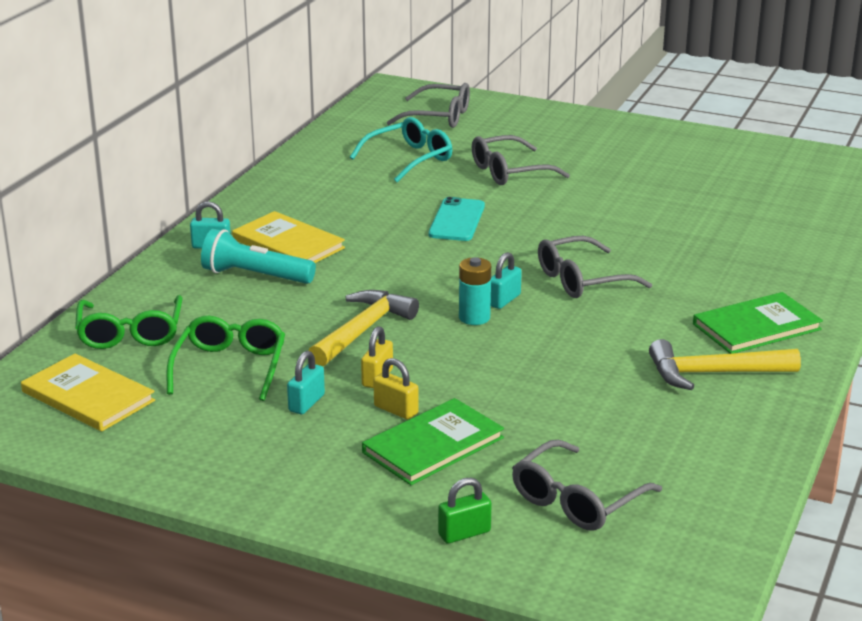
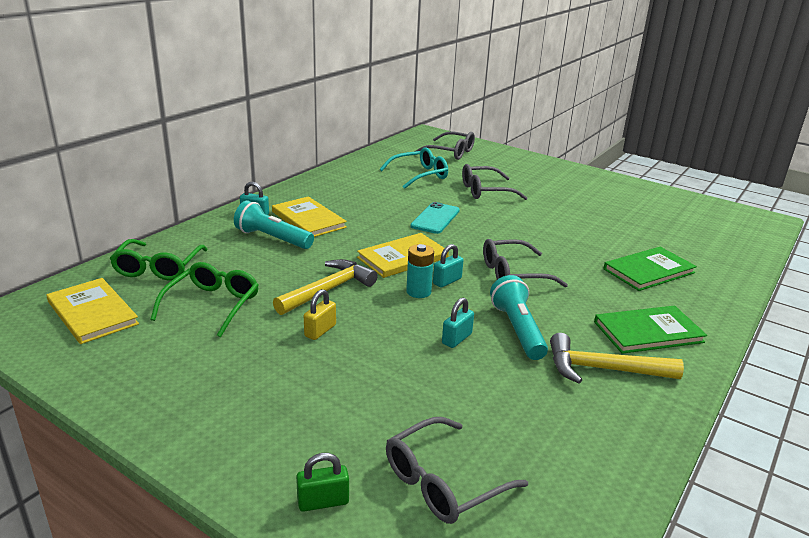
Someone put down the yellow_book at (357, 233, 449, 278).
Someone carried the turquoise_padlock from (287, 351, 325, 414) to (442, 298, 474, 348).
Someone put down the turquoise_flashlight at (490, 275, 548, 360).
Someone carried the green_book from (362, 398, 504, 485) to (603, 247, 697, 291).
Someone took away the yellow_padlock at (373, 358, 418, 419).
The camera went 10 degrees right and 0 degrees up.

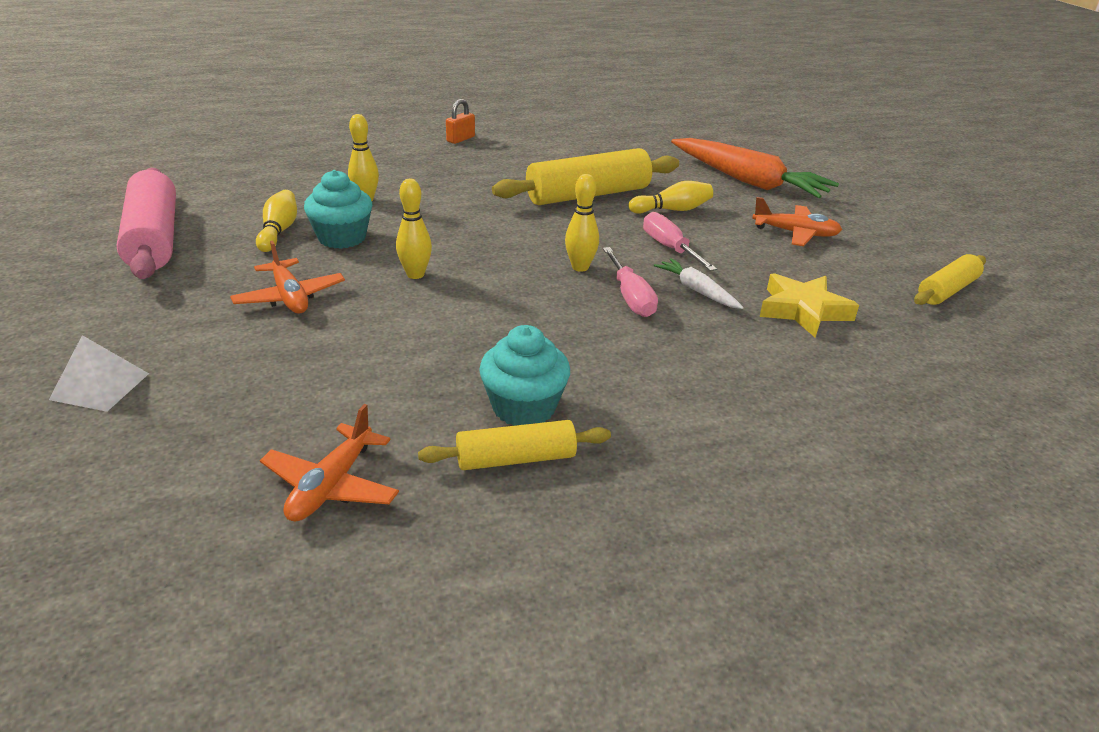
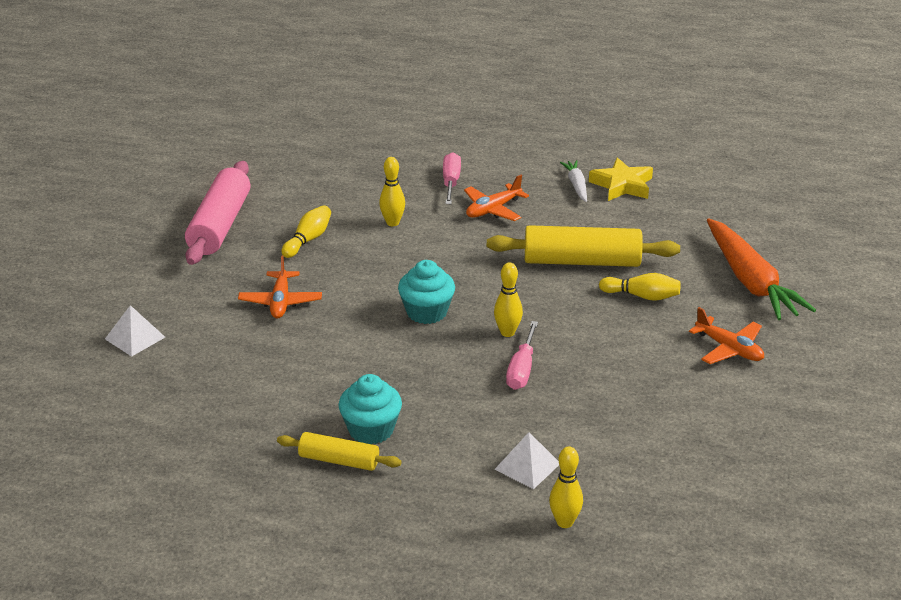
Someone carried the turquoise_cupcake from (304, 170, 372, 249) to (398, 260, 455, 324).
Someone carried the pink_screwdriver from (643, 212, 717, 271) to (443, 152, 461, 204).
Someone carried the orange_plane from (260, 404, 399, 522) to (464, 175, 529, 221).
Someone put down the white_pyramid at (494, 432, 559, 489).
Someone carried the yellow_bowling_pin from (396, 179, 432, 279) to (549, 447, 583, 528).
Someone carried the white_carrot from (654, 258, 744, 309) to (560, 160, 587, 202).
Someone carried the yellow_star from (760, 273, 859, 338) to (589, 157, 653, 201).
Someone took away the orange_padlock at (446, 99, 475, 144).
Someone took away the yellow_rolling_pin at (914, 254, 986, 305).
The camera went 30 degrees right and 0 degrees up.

##############################

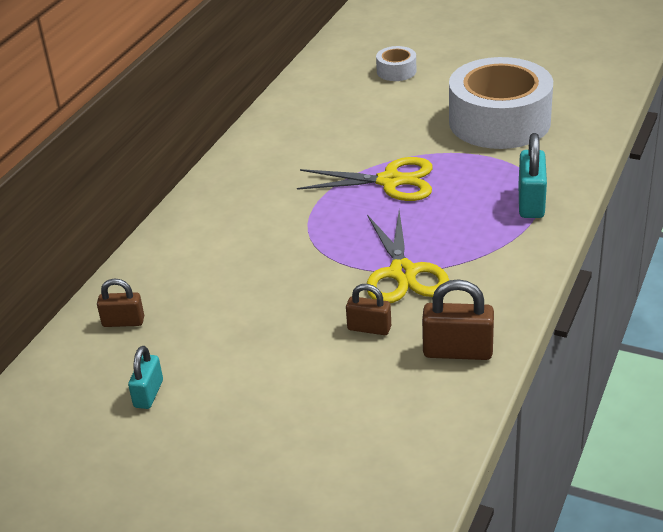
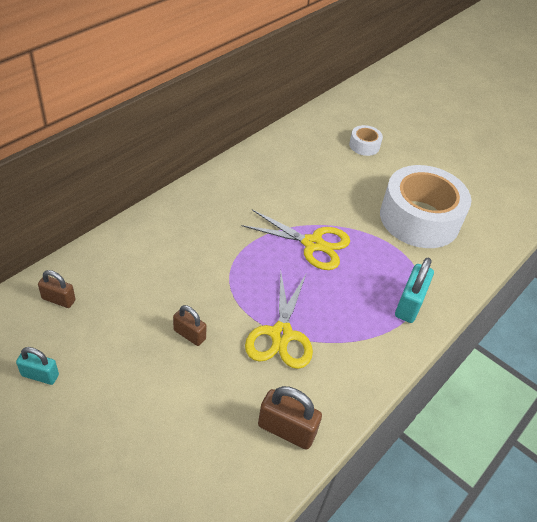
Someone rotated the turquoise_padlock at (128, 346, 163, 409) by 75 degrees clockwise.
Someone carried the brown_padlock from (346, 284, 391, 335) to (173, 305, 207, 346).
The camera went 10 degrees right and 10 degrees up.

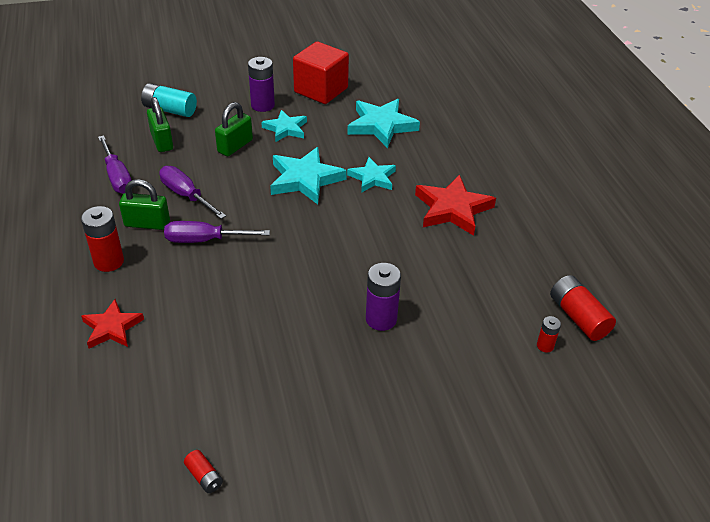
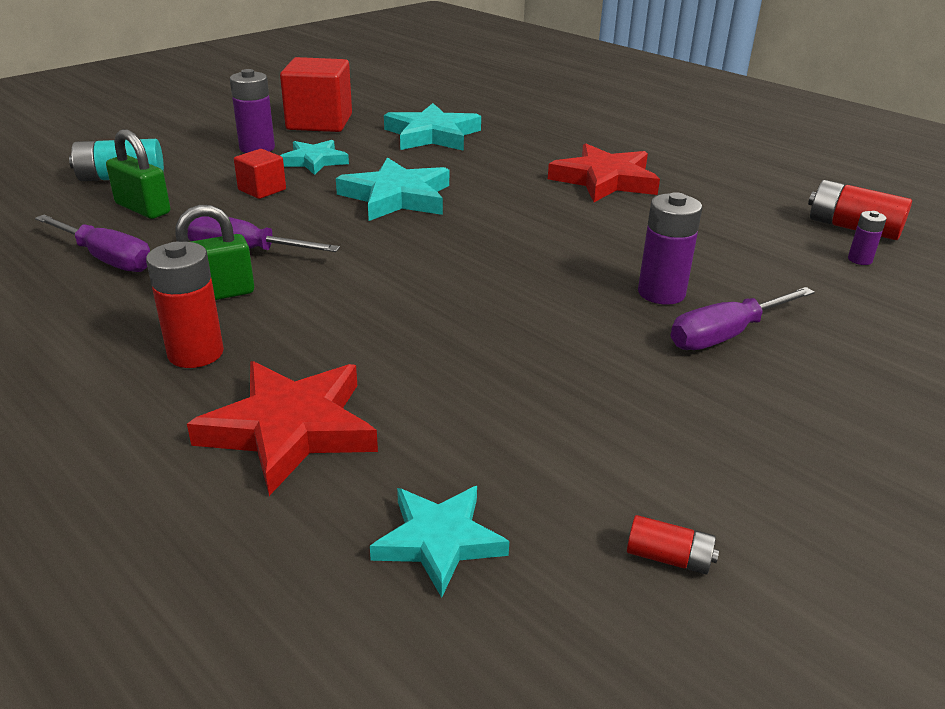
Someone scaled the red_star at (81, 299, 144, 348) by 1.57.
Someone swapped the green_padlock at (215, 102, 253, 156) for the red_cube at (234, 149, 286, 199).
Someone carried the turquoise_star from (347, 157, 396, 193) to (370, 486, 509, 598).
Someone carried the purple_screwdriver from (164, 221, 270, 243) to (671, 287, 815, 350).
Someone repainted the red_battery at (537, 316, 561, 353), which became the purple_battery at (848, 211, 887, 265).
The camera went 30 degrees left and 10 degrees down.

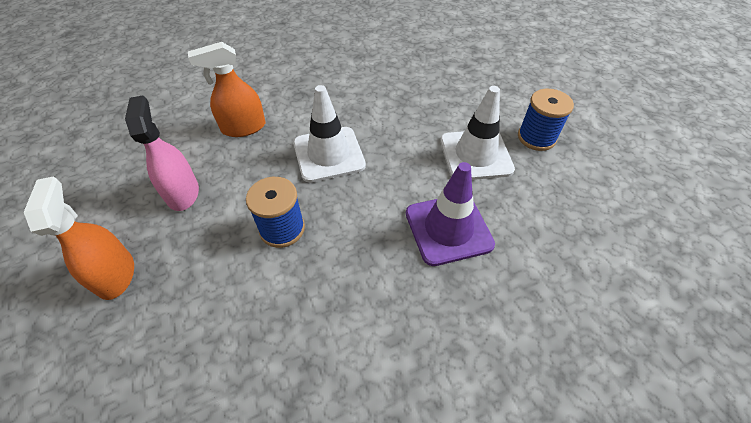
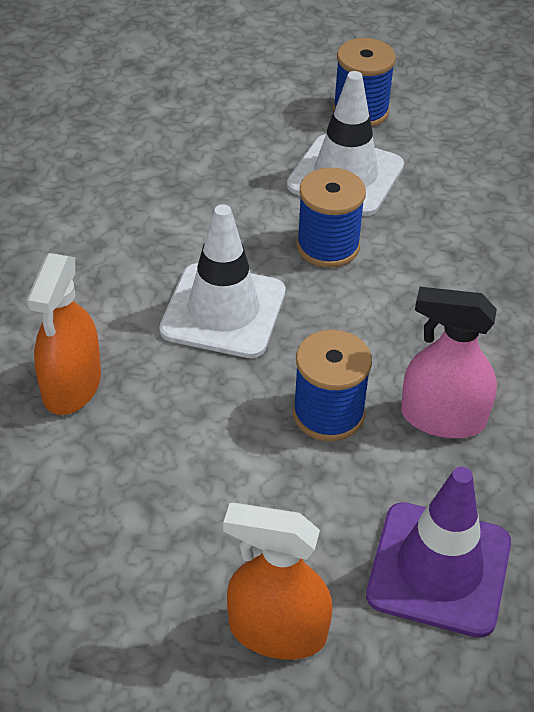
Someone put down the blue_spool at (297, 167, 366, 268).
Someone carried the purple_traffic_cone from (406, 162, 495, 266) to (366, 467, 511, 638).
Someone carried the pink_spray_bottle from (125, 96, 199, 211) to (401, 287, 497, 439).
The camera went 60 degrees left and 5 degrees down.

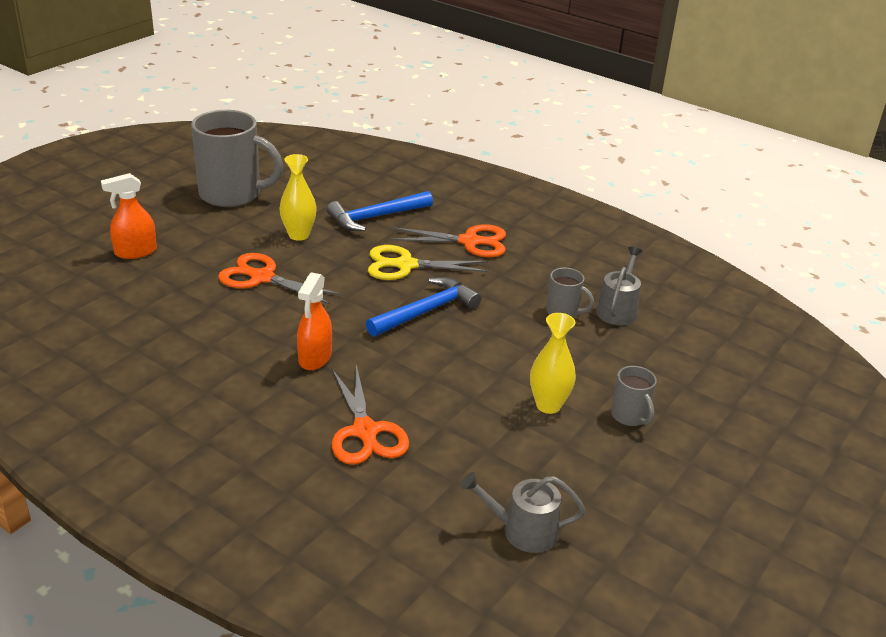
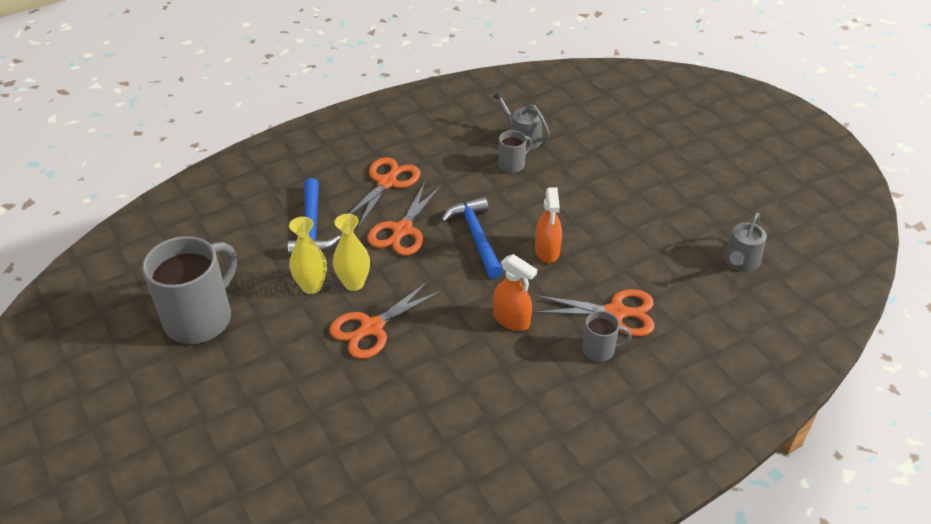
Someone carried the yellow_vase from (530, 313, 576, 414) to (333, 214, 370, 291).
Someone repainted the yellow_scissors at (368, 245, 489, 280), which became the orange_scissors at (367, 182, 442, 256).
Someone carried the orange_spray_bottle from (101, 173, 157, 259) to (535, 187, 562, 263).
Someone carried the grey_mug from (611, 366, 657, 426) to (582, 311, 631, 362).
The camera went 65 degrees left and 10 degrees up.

##############################

• PROBLEM STATEMENT:
Nothing but the lines above from the one containing "Someone put down the yellow_book" through the one containing "Someone took away the yellow_padlock" should appear in the answer, each repeated exactly.

• WRITTEN SOLUTION:
Someone put down the yellow_book at (357, 233, 449, 278).
Someone carried the turquoise_padlock from (287, 351, 325, 414) to (442, 298, 474, 348).
Someone put down the turquoise_flashlight at (490, 275, 548, 360).
Someone carried the green_book from (362, 398, 504, 485) to (603, 247, 697, 291).
Someone took away the yellow_padlock at (373, 358, 418, 419).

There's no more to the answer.